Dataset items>
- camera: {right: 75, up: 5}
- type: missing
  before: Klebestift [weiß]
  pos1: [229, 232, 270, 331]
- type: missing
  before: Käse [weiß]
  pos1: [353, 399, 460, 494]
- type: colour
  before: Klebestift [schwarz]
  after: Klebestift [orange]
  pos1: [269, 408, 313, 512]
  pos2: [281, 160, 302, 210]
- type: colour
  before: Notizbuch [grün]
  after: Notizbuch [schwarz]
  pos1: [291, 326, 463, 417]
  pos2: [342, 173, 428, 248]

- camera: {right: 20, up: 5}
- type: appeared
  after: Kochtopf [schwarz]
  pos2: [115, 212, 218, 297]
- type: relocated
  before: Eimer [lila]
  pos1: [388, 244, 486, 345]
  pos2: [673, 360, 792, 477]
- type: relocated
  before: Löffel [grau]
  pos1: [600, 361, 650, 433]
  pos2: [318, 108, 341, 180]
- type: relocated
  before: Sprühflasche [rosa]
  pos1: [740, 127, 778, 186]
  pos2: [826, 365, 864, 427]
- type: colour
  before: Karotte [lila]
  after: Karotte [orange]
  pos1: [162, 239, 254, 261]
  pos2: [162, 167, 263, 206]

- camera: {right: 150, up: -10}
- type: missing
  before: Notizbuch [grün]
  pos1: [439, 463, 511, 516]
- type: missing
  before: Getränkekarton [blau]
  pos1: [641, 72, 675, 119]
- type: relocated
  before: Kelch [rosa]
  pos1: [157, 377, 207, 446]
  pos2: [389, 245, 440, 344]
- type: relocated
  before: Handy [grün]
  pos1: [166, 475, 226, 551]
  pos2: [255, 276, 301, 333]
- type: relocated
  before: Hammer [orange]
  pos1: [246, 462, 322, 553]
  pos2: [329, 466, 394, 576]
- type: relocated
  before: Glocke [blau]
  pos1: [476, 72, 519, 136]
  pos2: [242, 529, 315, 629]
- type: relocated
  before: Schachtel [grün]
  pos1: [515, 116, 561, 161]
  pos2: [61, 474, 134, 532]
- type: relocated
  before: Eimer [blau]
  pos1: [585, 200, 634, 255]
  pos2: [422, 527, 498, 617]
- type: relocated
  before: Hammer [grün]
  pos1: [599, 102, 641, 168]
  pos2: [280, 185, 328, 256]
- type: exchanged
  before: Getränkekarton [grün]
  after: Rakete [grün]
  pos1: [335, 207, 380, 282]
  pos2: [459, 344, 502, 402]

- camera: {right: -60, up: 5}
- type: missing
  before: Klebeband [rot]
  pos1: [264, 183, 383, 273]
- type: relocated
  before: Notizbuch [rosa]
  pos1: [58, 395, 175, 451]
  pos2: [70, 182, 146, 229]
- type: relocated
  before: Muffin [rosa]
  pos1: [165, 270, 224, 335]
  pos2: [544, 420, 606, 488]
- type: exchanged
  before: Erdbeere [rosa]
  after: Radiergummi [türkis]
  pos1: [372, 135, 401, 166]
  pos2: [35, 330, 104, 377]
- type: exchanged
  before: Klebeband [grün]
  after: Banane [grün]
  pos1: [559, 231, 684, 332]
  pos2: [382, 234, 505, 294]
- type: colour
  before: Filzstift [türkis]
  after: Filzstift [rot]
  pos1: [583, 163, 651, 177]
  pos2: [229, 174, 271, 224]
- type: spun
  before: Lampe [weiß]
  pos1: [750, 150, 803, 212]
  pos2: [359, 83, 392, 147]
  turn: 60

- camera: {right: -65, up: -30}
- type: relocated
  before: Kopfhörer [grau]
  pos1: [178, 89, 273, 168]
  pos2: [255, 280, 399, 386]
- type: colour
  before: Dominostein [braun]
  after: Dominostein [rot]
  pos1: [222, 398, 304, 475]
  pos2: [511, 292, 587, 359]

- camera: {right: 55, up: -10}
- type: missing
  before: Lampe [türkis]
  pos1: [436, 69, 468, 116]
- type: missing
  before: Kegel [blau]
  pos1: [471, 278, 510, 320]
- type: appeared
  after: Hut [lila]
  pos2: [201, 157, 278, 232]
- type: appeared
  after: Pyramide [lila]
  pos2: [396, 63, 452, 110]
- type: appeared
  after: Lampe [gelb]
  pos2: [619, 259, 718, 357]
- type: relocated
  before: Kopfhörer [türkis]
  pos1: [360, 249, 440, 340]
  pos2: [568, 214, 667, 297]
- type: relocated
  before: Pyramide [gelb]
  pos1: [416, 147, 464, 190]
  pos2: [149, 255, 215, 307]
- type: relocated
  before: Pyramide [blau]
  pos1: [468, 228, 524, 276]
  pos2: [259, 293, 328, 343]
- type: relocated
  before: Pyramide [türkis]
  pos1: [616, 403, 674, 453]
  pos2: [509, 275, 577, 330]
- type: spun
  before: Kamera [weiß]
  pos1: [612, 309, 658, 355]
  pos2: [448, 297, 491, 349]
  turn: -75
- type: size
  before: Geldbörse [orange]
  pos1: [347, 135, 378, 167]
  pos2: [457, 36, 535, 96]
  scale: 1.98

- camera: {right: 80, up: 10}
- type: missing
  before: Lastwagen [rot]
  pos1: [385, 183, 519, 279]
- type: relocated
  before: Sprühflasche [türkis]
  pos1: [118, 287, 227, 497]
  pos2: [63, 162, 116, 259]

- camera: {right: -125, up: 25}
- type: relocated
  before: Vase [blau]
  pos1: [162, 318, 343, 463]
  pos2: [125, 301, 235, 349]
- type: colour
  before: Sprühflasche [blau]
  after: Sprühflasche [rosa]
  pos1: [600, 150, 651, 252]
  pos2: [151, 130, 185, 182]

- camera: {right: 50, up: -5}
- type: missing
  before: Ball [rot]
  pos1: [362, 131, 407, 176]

EXERCISE BRIEF> Scan the data above; copy every line where "Lampe" appears.

FINISHED TASK>
  before: Lampe [weiß]
  before: Lampe [türkis]
  after: Lampe [gelb]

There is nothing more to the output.